# Your instructions
Output every entry verbatim.

# Data to examine

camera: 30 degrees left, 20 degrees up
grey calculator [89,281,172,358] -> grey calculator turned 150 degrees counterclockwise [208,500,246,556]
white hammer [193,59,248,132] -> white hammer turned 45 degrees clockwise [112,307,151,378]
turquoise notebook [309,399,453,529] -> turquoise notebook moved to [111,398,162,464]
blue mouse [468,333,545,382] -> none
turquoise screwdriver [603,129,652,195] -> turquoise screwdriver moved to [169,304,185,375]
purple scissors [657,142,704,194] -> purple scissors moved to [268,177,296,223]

# Exercise solution
camera: 30 degrees left, 20 degrees up
grey calculator [89,281,172,358] -> grey calculator turned 150 degrees counterclockwise [208,500,246,556]
white hammer [193,59,248,132] -> white hammer turned 45 degrees clockwise [112,307,151,378]
turquoise notebook [309,399,453,529] -> turquoise notebook moved to [111,398,162,464]
blue mouse [468,333,545,382] -> none
turquoise screwdriver [603,129,652,195] -> turquoise screwdriver moved to [169,304,185,375]
purple scissors [657,142,704,194] -> purple scissors moved to [268,177,296,223]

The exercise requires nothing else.